__Action item__:
Output every entry exactly as it appears.

__Saved data entries__:
──────────

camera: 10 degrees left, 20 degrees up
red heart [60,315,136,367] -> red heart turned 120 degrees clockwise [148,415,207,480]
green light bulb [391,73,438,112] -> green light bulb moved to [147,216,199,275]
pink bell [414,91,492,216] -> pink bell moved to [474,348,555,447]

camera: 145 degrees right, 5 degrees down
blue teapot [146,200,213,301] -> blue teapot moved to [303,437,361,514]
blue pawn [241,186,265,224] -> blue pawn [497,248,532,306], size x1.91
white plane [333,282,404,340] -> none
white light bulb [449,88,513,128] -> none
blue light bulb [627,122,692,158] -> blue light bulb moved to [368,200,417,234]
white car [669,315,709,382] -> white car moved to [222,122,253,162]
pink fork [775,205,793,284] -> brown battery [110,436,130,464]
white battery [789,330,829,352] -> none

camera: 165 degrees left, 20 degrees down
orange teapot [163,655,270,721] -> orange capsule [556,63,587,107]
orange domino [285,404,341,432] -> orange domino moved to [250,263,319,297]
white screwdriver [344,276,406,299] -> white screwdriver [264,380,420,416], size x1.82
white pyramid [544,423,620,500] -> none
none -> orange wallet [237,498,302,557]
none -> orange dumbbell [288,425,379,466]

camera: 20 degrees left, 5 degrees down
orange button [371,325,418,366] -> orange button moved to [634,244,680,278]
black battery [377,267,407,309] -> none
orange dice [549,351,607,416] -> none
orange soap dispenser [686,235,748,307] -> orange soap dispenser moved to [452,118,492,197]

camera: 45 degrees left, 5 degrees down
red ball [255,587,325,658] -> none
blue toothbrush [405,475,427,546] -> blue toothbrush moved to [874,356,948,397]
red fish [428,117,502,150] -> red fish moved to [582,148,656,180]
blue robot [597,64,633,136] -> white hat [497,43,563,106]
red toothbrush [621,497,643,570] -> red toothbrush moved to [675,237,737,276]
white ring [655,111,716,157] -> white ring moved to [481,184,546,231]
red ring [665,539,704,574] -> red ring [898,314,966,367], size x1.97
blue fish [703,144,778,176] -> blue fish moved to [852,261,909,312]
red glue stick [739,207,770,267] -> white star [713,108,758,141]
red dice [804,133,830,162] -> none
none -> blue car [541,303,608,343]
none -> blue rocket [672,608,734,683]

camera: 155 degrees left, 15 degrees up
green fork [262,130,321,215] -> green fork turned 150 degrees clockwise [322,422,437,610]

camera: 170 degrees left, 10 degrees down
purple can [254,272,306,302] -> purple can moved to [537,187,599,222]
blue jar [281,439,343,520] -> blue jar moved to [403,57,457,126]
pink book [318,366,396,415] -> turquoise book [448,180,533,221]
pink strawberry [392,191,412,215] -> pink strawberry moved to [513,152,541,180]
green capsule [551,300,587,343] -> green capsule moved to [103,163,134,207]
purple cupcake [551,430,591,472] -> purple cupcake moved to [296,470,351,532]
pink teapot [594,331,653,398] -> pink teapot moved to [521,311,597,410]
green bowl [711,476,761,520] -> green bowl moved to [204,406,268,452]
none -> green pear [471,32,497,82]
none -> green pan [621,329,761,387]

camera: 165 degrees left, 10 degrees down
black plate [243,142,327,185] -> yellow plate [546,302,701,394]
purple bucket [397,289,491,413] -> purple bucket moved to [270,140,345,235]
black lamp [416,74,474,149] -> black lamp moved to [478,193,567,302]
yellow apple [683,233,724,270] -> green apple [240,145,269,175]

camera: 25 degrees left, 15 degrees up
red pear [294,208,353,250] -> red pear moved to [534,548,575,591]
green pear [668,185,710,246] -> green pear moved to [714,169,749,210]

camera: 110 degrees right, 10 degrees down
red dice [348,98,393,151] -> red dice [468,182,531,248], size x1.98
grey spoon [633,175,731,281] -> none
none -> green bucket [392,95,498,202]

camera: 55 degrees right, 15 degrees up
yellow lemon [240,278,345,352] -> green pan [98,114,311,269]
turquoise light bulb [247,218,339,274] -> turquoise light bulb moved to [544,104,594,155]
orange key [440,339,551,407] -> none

──────────

__Answer to the exercise__:
camera: 10 degrees left, 20 degrees up
red heart [60,315,136,367] -> red heart turned 120 degrees clockwise [148,415,207,480]
green light bulb [391,73,438,112] -> green light bulb moved to [147,216,199,275]
pink bell [414,91,492,216] -> pink bell moved to [474,348,555,447]

camera: 145 degrees right, 5 degrees down
blue teapot [146,200,213,301] -> blue teapot moved to [303,437,361,514]
blue pawn [241,186,265,224] -> blue pawn [497,248,532,306], size x1.91
white plane [333,282,404,340] -> none
white light bulb [449,88,513,128] -> none
blue light bulb [627,122,692,158] -> blue light bulb moved to [368,200,417,234]
white car [669,315,709,382] -> white car moved to [222,122,253,162]
pink fork [775,205,793,284] -> brown battery [110,436,130,464]
white battery [789,330,829,352] -> none

camera: 165 degrees left, 20 degrees down
orange teapot [163,655,270,721] -> orange capsule [556,63,587,107]
orange domino [285,404,341,432] -> orange domino moved to [250,263,319,297]
white screwdriver [344,276,406,299] -> white screwdriver [264,380,420,416], size x1.82
white pyramid [544,423,620,500] -> none
none -> orange wallet [237,498,302,557]
none -> orange dumbbell [288,425,379,466]

camera: 20 degrees left, 5 degrees down
orange button [371,325,418,366] -> orange button moved to [634,244,680,278]
black battery [377,267,407,309] -> none
orange dice [549,351,607,416] -> none
orange soap dispenser [686,235,748,307] -> orange soap dispenser moved to [452,118,492,197]

camera: 45 degrees left, 5 degrees down
red ball [255,587,325,658] -> none
blue toothbrush [405,475,427,546] -> blue toothbrush moved to [874,356,948,397]
red fish [428,117,502,150] -> red fish moved to [582,148,656,180]
blue robot [597,64,633,136] -> white hat [497,43,563,106]
red toothbrush [621,497,643,570] -> red toothbrush moved to [675,237,737,276]
white ring [655,111,716,157] -> white ring moved to [481,184,546,231]
red ring [665,539,704,574] -> red ring [898,314,966,367], size x1.97
blue fish [703,144,778,176] -> blue fish moved to [852,261,909,312]
red glue stick [739,207,770,267] -> white star [713,108,758,141]
red dice [804,133,830,162] -> none
none -> blue car [541,303,608,343]
none -> blue rocket [672,608,734,683]

camera: 155 degrees left, 15 degrees up
green fork [262,130,321,215] -> green fork turned 150 degrees clockwise [322,422,437,610]

camera: 170 degrees left, 10 degrees down
purple can [254,272,306,302] -> purple can moved to [537,187,599,222]
blue jar [281,439,343,520] -> blue jar moved to [403,57,457,126]
pink book [318,366,396,415] -> turquoise book [448,180,533,221]
pink strawberry [392,191,412,215] -> pink strawberry moved to [513,152,541,180]
green capsule [551,300,587,343] -> green capsule moved to [103,163,134,207]
purple cupcake [551,430,591,472] -> purple cupcake moved to [296,470,351,532]
pink teapot [594,331,653,398] -> pink teapot moved to [521,311,597,410]
green bowl [711,476,761,520] -> green bowl moved to [204,406,268,452]
none -> green pear [471,32,497,82]
none -> green pan [621,329,761,387]

camera: 165 degrees left, 10 degrees down
black plate [243,142,327,185] -> yellow plate [546,302,701,394]
purple bucket [397,289,491,413] -> purple bucket moved to [270,140,345,235]
black lamp [416,74,474,149] -> black lamp moved to [478,193,567,302]
yellow apple [683,233,724,270] -> green apple [240,145,269,175]

camera: 25 degrees left, 15 degrees up
red pear [294,208,353,250] -> red pear moved to [534,548,575,591]
green pear [668,185,710,246] -> green pear moved to [714,169,749,210]

camera: 110 degrees right, 10 degrees down
red dice [348,98,393,151] -> red dice [468,182,531,248], size x1.98
grey spoon [633,175,731,281] -> none
none -> green bucket [392,95,498,202]

camera: 55 degrees right, 15 degrees up
yellow lemon [240,278,345,352] -> green pan [98,114,311,269]
turquoise light bulb [247,218,339,274] -> turquoise light bulb moved to [544,104,594,155]
orange key [440,339,551,407] -> none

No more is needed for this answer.